Work instruction
Every line in the listing below from the one with "white cone A8" through the one with "blue cone F7 level 1 -> blue cone D9 level 1" is to be reproduced exactly, both ends included; leave out the rest.

Extracted entries
<<<<

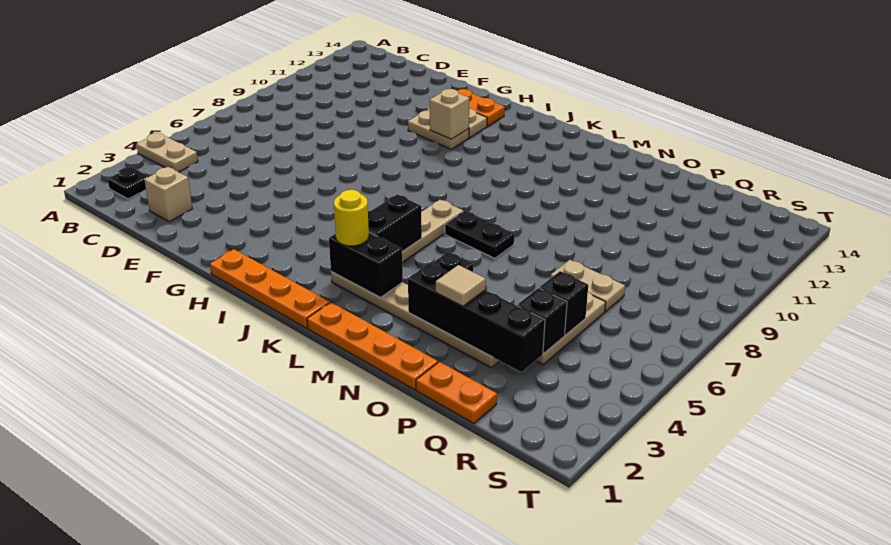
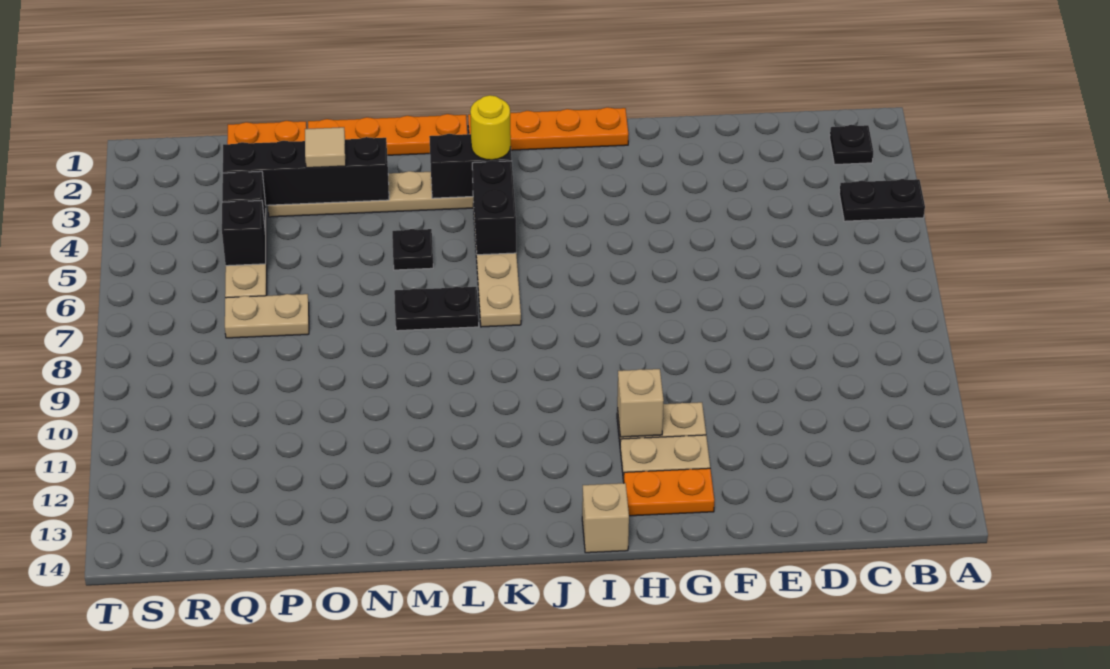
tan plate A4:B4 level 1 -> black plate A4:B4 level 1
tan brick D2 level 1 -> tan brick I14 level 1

>>>>
<<<<

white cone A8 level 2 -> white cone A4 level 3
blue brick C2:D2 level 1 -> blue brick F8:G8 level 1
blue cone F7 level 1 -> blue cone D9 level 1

>>>>
<<<<

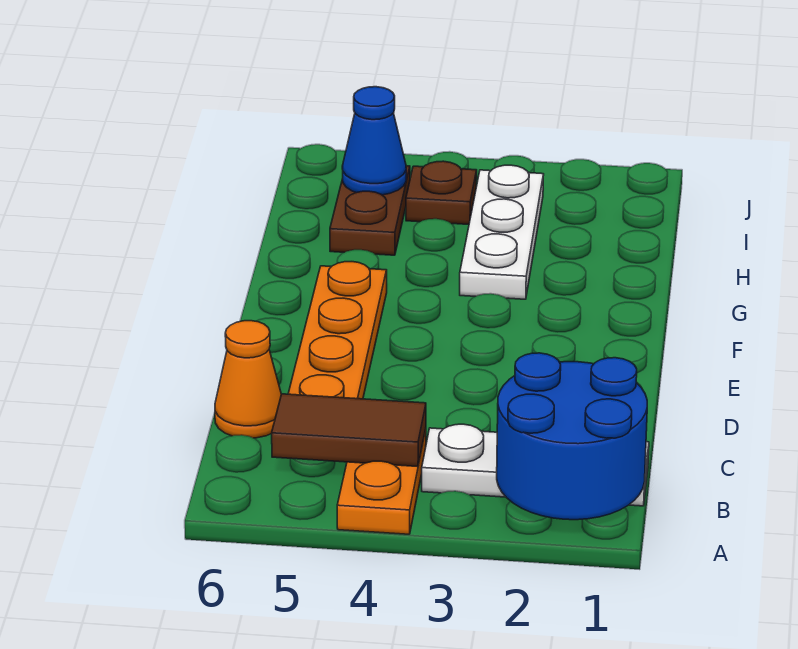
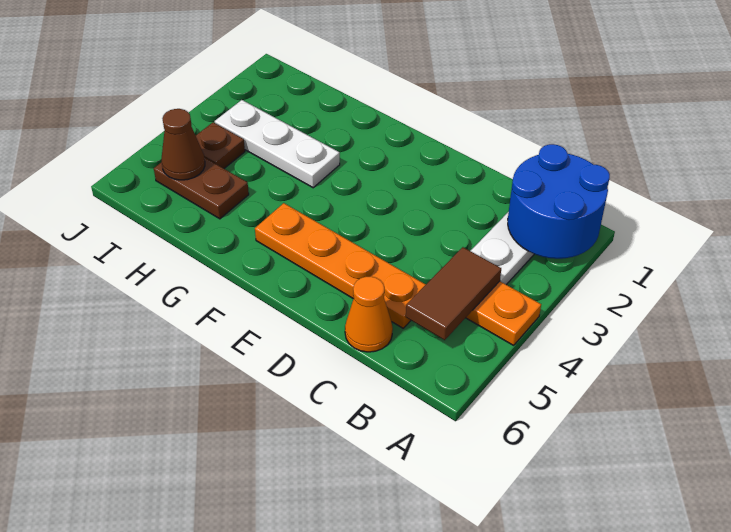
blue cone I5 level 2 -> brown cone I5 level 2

>>>>

Expected output
white cone A8 level 2 -> white cone A4 level 3
blue brick C2:D2 level 1 -> blue brick F8:G8 level 1
blue cone F7 level 1 -> blue cone D9 level 1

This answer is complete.